ENTRIES PROVIDED:
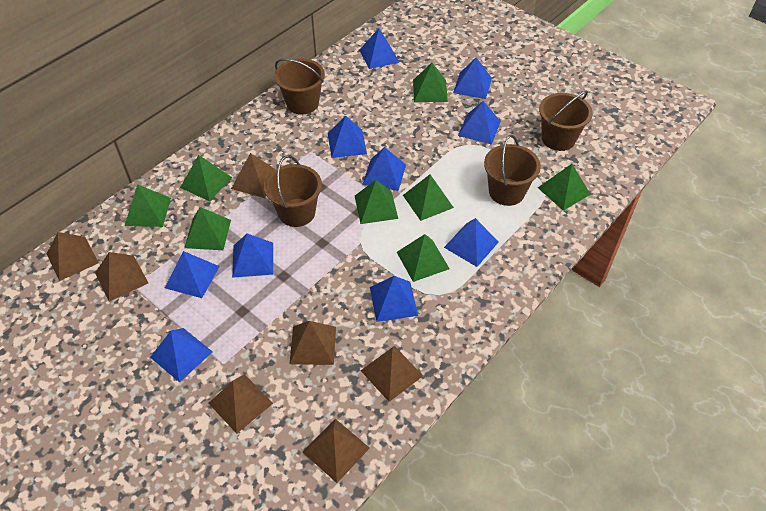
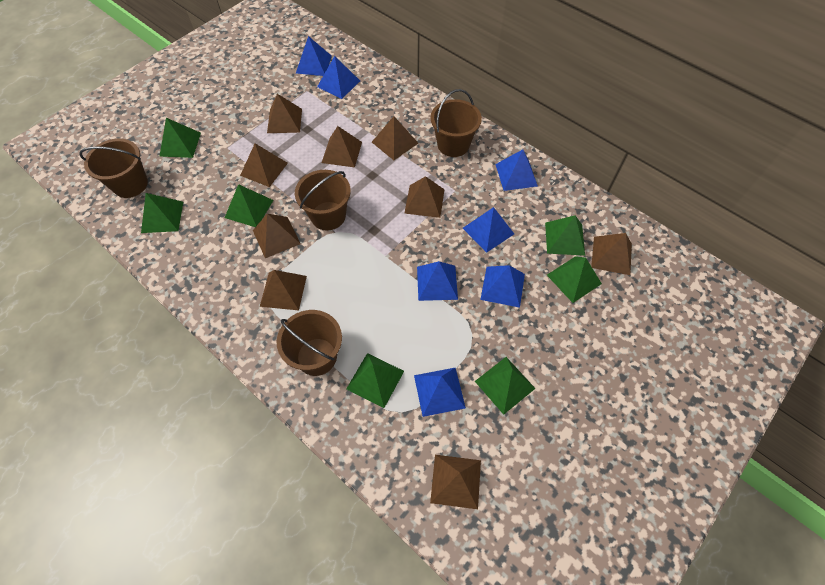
blue pyramid: 10 -> 7
brown pyramid: 7 -> 9
green pyramid: 8 -> 7

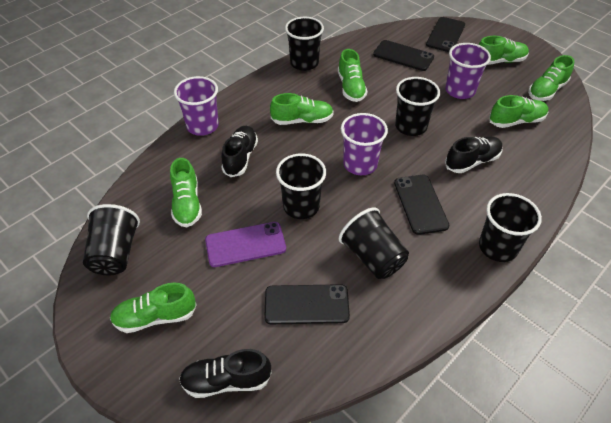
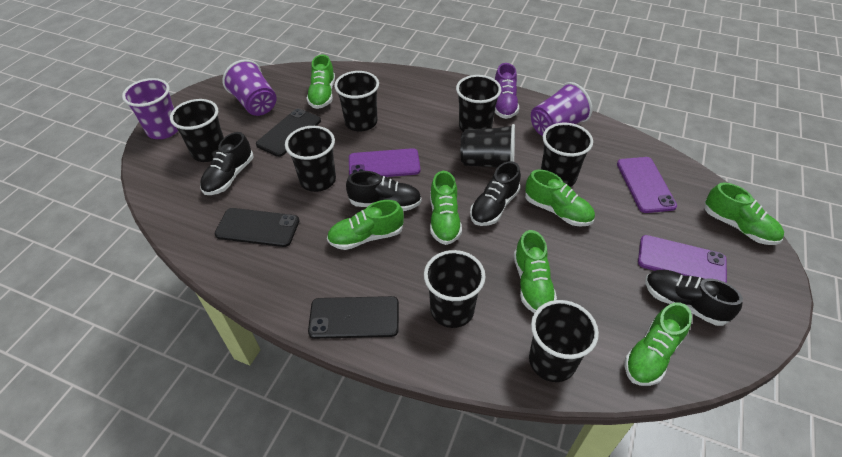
black cup: 6 -> 8
black phone: 4 -> 3
black shoe: 3 -> 4
purple phone: 1 -> 3
purple shoe: 0 -> 1

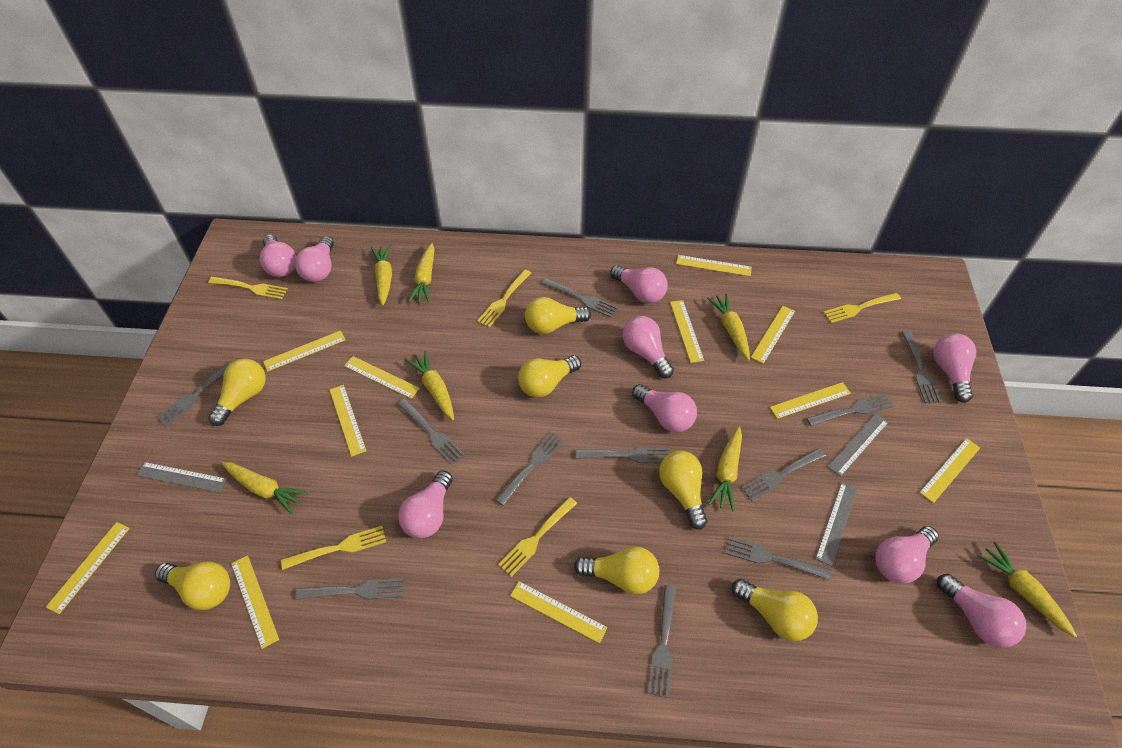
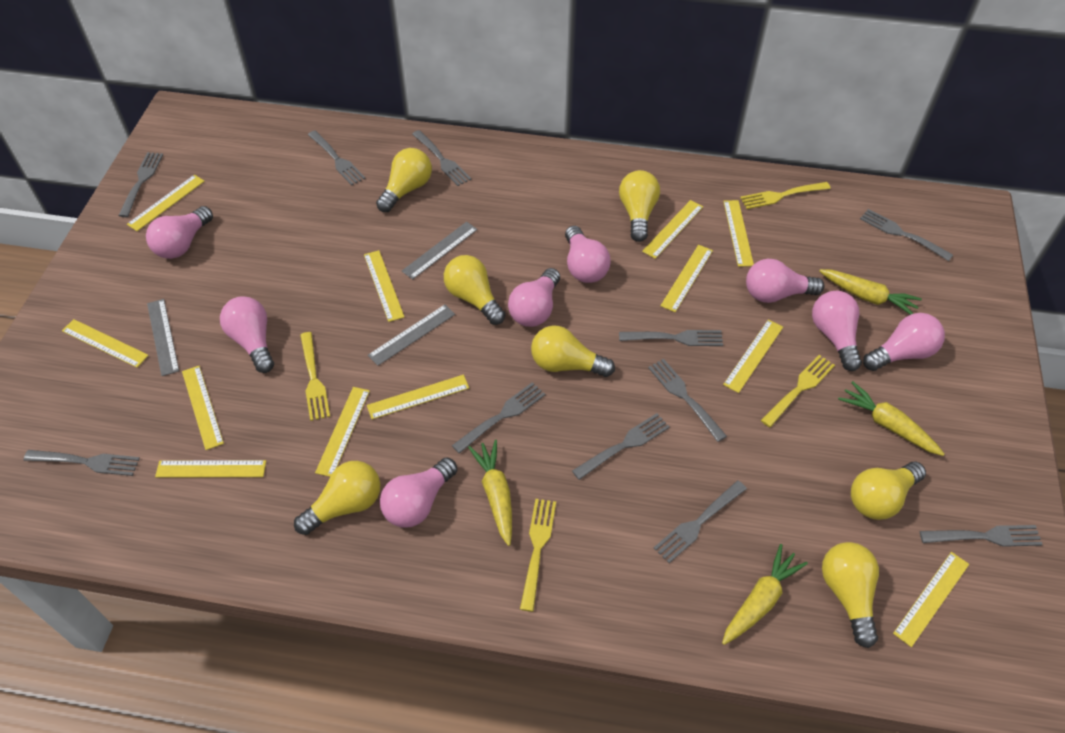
pink light bulb: 9 -> 8
yellow carrot: 7 -> 4
yellow fork: 5 -> 4
yellow ruler: 11 -> 12

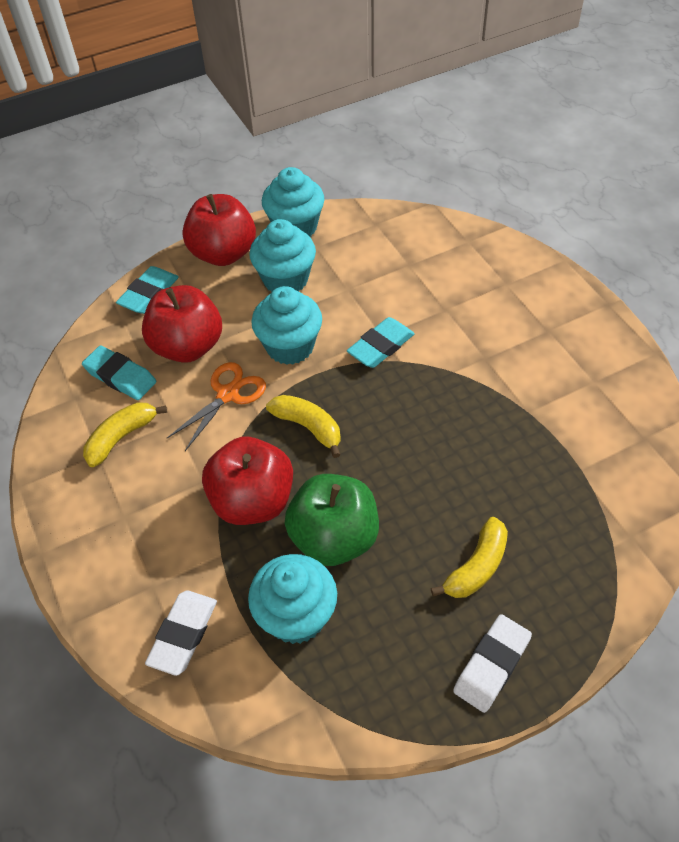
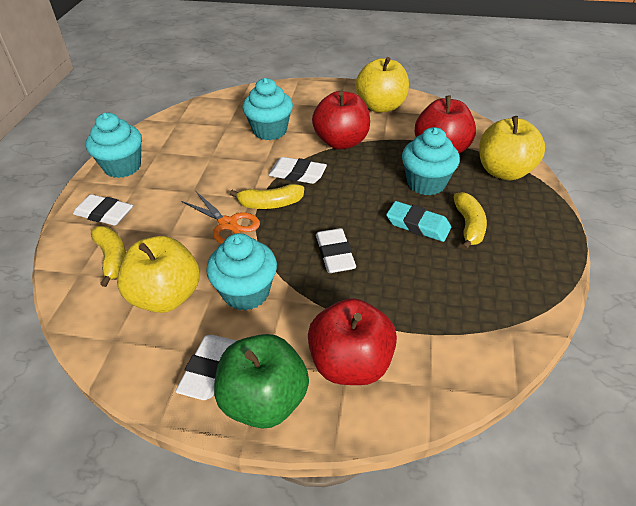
turquoise eraser: 3 -> 1
white eraser: 2 -> 4
yellow apple: 0 -> 3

ACTION ITEM:
In the records above, find the line containing "black cup: 6 -> 8" and restate it and every line after it word for word, all pictures excluded.

TASK OUTPUT:
black cup: 6 -> 8
black phone: 4 -> 3
black shoe: 3 -> 4
purple phone: 1 -> 3
purple shoe: 0 -> 1

pink light bulb: 9 -> 8
yellow carrot: 7 -> 4
yellow fork: 5 -> 4
yellow ruler: 11 -> 12

turquoise eraser: 3 -> 1
white eraser: 2 -> 4
yellow apple: 0 -> 3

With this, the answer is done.